**Exercise instructions**
Repeat the entries below in full, with every character unchanged.

**Data for the task**
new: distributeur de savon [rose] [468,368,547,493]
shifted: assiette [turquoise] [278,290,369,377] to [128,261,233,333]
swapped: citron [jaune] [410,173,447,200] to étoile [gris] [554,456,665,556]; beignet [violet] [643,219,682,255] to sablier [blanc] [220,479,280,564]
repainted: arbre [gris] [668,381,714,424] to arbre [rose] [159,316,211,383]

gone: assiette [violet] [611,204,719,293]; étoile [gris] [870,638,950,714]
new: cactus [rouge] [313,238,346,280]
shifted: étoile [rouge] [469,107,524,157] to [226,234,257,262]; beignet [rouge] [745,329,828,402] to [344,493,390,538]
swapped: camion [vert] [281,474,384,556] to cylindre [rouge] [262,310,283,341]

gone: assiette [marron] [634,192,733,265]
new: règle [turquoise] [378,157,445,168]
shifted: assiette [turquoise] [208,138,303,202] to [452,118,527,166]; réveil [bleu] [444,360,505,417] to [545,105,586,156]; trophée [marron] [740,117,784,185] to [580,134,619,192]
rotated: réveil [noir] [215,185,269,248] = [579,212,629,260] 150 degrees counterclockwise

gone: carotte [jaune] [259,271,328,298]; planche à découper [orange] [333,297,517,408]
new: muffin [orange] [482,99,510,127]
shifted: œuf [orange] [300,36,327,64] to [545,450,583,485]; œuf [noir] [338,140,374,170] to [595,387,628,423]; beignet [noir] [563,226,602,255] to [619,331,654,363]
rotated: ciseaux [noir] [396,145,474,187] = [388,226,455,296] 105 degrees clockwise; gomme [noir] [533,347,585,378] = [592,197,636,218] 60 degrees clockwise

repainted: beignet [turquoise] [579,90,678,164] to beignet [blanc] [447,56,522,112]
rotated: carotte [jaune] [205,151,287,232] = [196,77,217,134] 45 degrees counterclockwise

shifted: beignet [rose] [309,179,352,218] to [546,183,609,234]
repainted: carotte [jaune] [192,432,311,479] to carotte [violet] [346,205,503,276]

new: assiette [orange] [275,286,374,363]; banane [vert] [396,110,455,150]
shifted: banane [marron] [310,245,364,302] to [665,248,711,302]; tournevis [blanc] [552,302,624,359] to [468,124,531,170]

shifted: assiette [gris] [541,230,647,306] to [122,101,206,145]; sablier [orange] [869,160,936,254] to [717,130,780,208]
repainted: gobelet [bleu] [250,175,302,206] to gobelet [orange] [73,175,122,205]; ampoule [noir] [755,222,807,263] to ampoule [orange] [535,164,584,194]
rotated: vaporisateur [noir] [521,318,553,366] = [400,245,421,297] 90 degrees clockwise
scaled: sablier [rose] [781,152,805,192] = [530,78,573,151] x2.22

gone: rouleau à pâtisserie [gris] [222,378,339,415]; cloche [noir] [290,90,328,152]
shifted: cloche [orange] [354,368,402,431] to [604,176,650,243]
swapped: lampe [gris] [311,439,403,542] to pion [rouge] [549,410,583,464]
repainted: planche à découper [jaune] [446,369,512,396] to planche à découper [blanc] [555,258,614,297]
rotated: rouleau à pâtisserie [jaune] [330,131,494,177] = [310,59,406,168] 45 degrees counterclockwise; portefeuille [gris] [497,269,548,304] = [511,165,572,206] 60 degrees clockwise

**Output**
new: distributeur de savon [rose] [468,368,547,493]
shifted: assiette [turquoise] [278,290,369,377] to [128,261,233,333]
swapped: citron [jaune] [410,173,447,200] to étoile [gris] [554,456,665,556]; beignet [violet] [643,219,682,255] to sablier [blanc] [220,479,280,564]
repainted: arbre [gris] [668,381,714,424] to arbre [rose] [159,316,211,383]

gone: assiette [violet] [611,204,719,293]; étoile [gris] [870,638,950,714]
new: cactus [rouge] [313,238,346,280]
shifted: étoile [rouge] [469,107,524,157] to [226,234,257,262]; beignet [rouge] [745,329,828,402] to [344,493,390,538]
swapped: camion [vert] [281,474,384,556] to cylindre [rouge] [262,310,283,341]

gone: assiette [marron] [634,192,733,265]
new: règle [turquoise] [378,157,445,168]
shifted: assiette [turquoise] [208,138,303,202] to [452,118,527,166]; réveil [bleu] [444,360,505,417] to [545,105,586,156]; trophée [marron] [740,117,784,185] to [580,134,619,192]
rotated: réveil [noir] [215,185,269,248] = [579,212,629,260] 150 degrees counterclockwise

gone: carotte [jaune] [259,271,328,298]; planche à découper [orange] [333,297,517,408]
new: muffin [orange] [482,99,510,127]
shifted: œuf [orange] [300,36,327,64] to [545,450,583,485]; œuf [noir] [338,140,374,170] to [595,387,628,423]; beignet [noir] [563,226,602,255] to [619,331,654,363]
rotated: ciseaux [noir] [396,145,474,187] = [388,226,455,296] 105 degrees clockwise; gomme [noir] [533,347,585,378] = [592,197,636,218] 60 degrees clockwise

repainted: beignet [turquoise] [579,90,678,164] to beignet [blanc] [447,56,522,112]
rotated: carotte [jaune] [205,151,287,232] = [196,77,217,134] 45 degrees counterclockwise

shifted: beignet [rose] [309,179,352,218] to [546,183,609,234]
repainted: carotte [jaune] [192,432,311,479] to carotte [violet] [346,205,503,276]

new: assiette [orange] [275,286,374,363]; banane [vert] [396,110,455,150]
shifted: banane [marron] [310,245,364,302] to [665,248,711,302]; tournevis [blanc] [552,302,624,359] to [468,124,531,170]

shifted: assiette [gris] [541,230,647,306] to [122,101,206,145]; sablier [orange] [869,160,936,254] to [717,130,780,208]
repainted: gobelet [bleu] [250,175,302,206] to gobelet [orange] [73,175,122,205]; ampoule [noir] [755,222,807,263] to ampoule [orange] [535,164,584,194]
rotated: vaporisateur [noir] [521,318,553,366] = [400,245,421,297] 90 degrees clockwise
scaled: sablier [rose] [781,152,805,192] = [530,78,573,151] x2.22

gone: rouleau à pâtisserie [gris] [222,378,339,415]; cloche [noir] [290,90,328,152]
shifted: cloche [orange] [354,368,402,431] to [604,176,650,243]
swapped: lampe [gris] [311,439,403,542] to pion [rouge] [549,410,583,464]
repainted: planche à découper [jaune] [446,369,512,396] to planche à découper [blanc] [555,258,614,297]
rotated: rouleau à pâtisserie [jaune] [330,131,494,177] = [310,59,406,168] 45 degrees counterclockwise; portefeuille [gris] [497,269,548,304] = [511,165,572,206] 60 degrees clockwise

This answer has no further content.